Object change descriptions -
##########
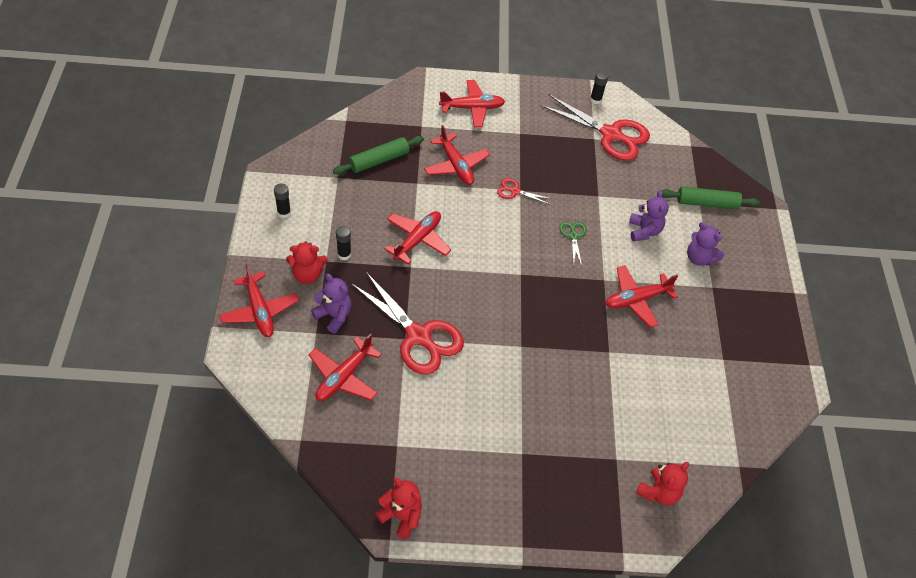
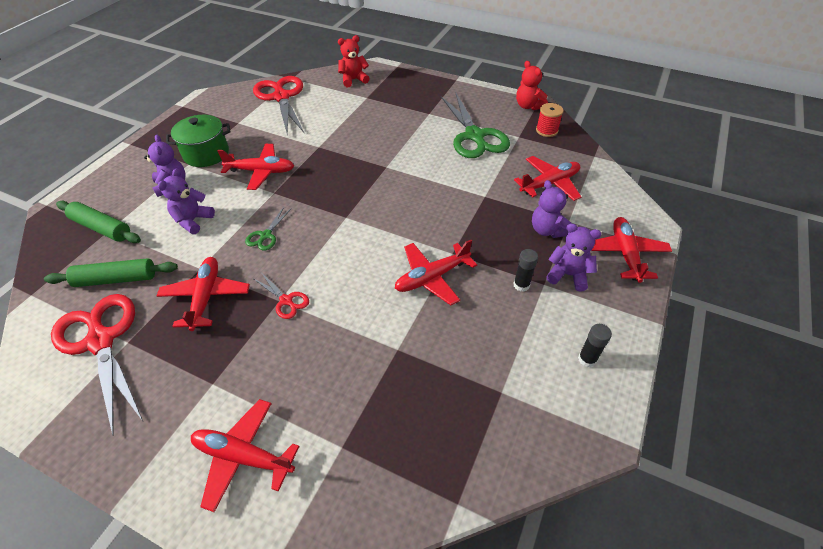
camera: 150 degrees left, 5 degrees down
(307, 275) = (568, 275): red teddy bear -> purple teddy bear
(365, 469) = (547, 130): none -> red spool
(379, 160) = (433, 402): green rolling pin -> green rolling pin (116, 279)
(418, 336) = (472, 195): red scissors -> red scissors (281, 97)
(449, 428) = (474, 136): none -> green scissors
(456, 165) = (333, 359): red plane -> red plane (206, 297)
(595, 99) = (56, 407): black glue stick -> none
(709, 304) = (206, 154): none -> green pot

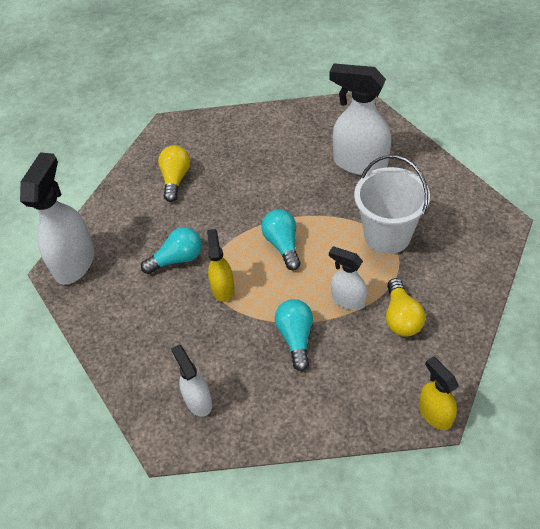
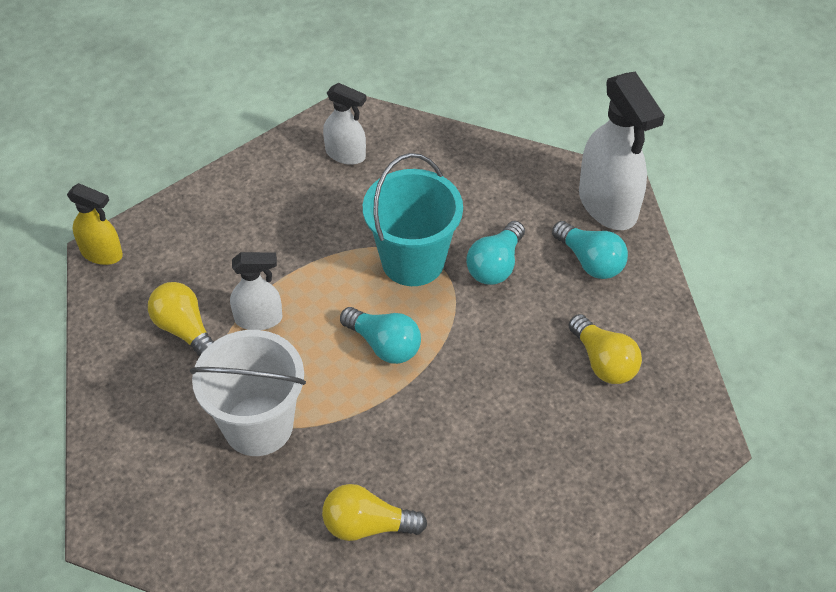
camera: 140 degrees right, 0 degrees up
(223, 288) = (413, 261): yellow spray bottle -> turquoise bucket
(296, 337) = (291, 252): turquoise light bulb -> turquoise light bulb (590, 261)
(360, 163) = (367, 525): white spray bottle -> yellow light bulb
##########
ASSIGNMENT - Please return a copy of each line in the entries that has the string "degrees".

RESPONSE TO THIS TASK -
camera: 150 degrees left, 5 degrees down
camera: 140 degrees right, 0 degrees up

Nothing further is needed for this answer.